_Problem statement_: Look below for the line containing "R209: 62k (GND, N_3) -> 15k (GND, N_3)". Reproduce it and every line after it exactly, and nothing more.

Collected data
*** Begin section ***

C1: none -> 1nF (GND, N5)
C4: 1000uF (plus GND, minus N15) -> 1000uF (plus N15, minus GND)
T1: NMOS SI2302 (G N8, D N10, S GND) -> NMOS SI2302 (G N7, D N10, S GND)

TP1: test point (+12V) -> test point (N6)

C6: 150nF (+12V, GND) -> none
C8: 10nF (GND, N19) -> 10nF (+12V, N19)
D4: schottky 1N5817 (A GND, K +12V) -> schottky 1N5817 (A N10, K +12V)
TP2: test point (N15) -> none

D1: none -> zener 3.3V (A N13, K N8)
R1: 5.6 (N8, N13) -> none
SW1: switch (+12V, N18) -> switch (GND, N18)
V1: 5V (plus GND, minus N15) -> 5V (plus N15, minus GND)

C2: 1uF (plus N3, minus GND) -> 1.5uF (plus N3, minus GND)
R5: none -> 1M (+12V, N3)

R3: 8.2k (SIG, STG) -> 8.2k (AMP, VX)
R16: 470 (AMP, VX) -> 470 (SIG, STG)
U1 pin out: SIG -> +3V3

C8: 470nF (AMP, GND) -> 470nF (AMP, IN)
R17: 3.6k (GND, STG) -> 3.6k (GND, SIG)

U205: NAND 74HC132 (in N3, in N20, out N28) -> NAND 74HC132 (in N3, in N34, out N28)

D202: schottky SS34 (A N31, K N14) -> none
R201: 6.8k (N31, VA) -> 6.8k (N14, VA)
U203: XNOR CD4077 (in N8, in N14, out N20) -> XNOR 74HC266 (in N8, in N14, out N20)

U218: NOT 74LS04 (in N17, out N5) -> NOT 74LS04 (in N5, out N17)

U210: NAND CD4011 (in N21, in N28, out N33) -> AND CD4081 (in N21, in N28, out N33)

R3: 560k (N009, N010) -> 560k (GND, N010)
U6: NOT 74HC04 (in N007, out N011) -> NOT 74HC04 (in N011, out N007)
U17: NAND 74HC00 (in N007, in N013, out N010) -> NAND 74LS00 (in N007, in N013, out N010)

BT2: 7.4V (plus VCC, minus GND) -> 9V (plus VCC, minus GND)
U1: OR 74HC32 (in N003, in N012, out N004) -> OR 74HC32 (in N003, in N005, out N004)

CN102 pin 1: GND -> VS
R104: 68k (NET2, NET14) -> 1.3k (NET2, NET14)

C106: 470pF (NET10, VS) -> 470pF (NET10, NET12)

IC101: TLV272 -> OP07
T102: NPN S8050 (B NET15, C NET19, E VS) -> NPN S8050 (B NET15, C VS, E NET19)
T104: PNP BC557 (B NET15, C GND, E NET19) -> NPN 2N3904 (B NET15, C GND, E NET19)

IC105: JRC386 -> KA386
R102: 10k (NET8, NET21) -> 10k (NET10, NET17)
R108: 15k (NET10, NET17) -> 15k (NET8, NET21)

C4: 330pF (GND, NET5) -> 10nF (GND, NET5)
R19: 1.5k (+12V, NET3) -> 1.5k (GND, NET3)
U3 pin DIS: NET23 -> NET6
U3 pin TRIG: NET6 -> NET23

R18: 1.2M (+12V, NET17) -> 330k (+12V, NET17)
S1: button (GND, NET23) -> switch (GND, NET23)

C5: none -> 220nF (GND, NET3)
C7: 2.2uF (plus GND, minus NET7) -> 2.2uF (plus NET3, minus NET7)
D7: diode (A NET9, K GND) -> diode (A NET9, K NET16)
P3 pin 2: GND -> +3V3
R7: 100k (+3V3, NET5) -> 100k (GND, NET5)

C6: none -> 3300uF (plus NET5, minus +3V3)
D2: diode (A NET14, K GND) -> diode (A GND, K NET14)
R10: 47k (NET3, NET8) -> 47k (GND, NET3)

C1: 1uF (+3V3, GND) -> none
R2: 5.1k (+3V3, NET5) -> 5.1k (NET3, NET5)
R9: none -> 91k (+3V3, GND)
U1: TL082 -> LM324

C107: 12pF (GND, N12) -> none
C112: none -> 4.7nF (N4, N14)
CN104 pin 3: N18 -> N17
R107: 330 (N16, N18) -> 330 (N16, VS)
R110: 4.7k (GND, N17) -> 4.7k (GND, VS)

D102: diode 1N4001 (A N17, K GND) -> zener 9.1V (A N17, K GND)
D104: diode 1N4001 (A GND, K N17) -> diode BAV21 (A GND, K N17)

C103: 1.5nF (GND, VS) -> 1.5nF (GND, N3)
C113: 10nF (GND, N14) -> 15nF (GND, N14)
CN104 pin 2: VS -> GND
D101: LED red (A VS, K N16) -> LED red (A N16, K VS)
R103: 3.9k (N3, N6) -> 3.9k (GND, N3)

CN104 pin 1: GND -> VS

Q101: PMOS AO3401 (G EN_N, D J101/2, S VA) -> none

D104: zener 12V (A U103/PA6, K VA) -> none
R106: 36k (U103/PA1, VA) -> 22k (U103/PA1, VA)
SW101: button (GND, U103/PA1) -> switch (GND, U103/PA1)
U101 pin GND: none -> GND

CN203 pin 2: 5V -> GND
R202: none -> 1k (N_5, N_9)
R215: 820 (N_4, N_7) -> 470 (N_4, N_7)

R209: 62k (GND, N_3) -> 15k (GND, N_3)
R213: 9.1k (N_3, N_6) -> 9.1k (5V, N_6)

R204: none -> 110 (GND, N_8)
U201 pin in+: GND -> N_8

*** End section ***

_The answer_:
R209: 62k (GND, N_3) -> 15k (GND, N_3)
R213: 9.1k (N_3, N_6) -> 9.1k (5V, N_6)

R204: none -> 110 (GND, N_8)
U201 pin in+: GND -> N_8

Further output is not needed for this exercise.